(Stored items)

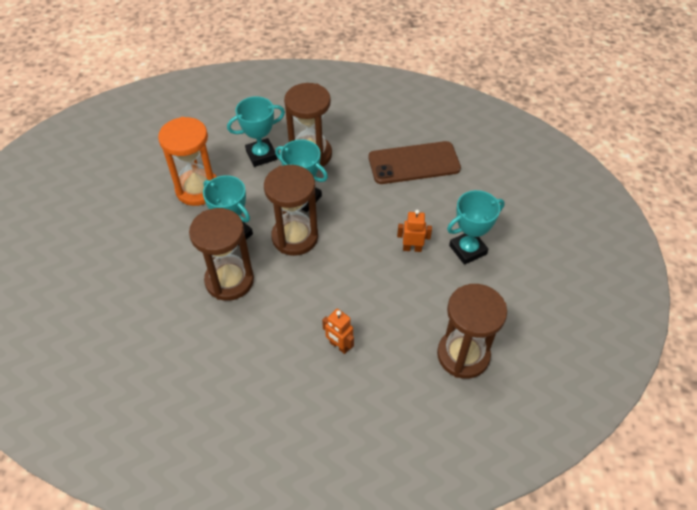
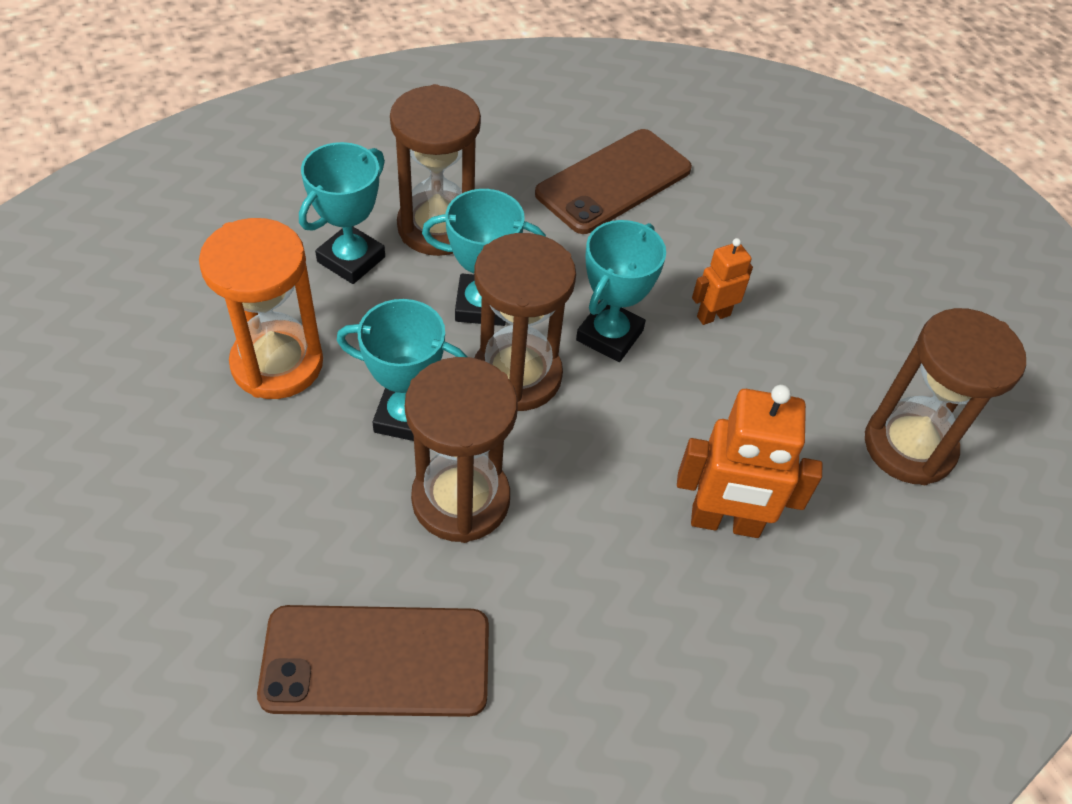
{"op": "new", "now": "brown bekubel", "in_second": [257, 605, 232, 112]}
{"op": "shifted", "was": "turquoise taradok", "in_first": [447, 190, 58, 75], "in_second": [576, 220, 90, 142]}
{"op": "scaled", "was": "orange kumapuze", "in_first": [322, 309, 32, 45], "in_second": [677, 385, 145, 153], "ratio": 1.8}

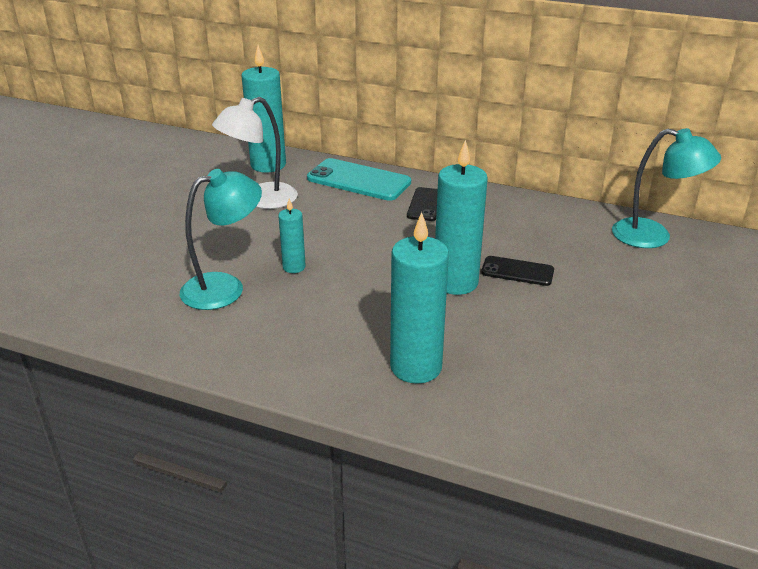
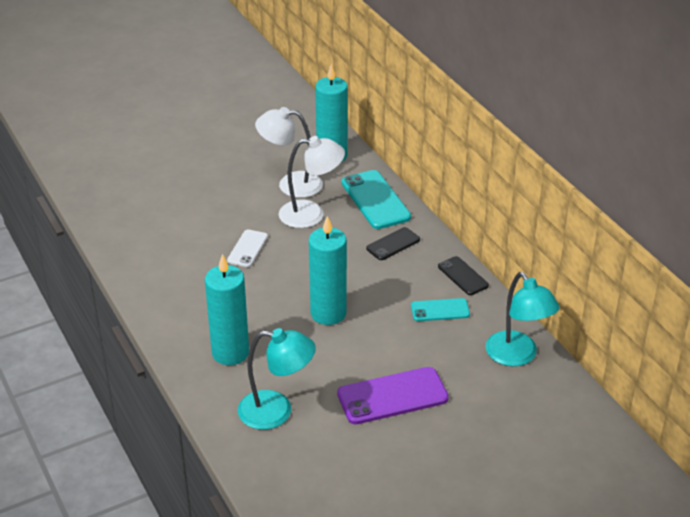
{"op": "swapped", "was": "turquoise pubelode", "now": "white bekubel", "in_first": [278, 199, 28, 74], "in_second": [227, 230, 41, 37]}
{"op": "shifted", "was": "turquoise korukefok", "in_first": [180, 169, 82, 141], "in_second": [238, 328, 78, 102]}
{"op": "new", "now": "white korukefok", "in_second": [279, 136, 66, 92]}
{"op": "new", "now": "purple bekubel", "in_second": [337, 367, 112, 57]}
{"op": "new", "now": "turquoise bekubel", "in_second": [411, 298, 59, 23]}
{"op": "shifted", "was": "black bekubel", "in_first": [481, 256, 73, 30], "in_second": [438, 256, 51, 39]}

# TASK PROMPT:
Transcribe the records above exactly, excluding every picture.

# WRITTEN ANSWER:
{"op": "new", "now": "brown bekubel", "in_second": [257, 605, 232, 112]}
{"op": "shifted", "was": "turquoise taradok", "in_first": [447, 190, 58, 75], "in_second": [576, 220, 90, 142]}
{"op": "scaled", "was": "orange kumapuze", "in_first": [322, 309, 32, 45], "in_second": [677, 385, 145, 153], "ratio": 1.8}

{"op": "swapped", "was": "turquoise pubelode", "now": "white bekubel", "in_first": [278, 199, 28, 74], "in_second": [227, 230, 41, 37]}
{"op": "shifted", "was": "turquoise korukefok", "in_first": [180, 169, 82, 141], "in_second": [238, 328, 78, 102]}
{"op": "new", "now": "white korukefok", "in_second": [279, 136, 66, 92]}
{"op": "new", "now": "purple bekubel", "in_second": [337, 367, 112, 57]}
{"op": "new", "now": "turquoise bekubel", "in_second": [411, 298, 59, 23]}
{"op": "shifted", "was": "black bekubel", "in_first": [481, 256, 73, 30], "in_second": [438, 256, 51, 39]}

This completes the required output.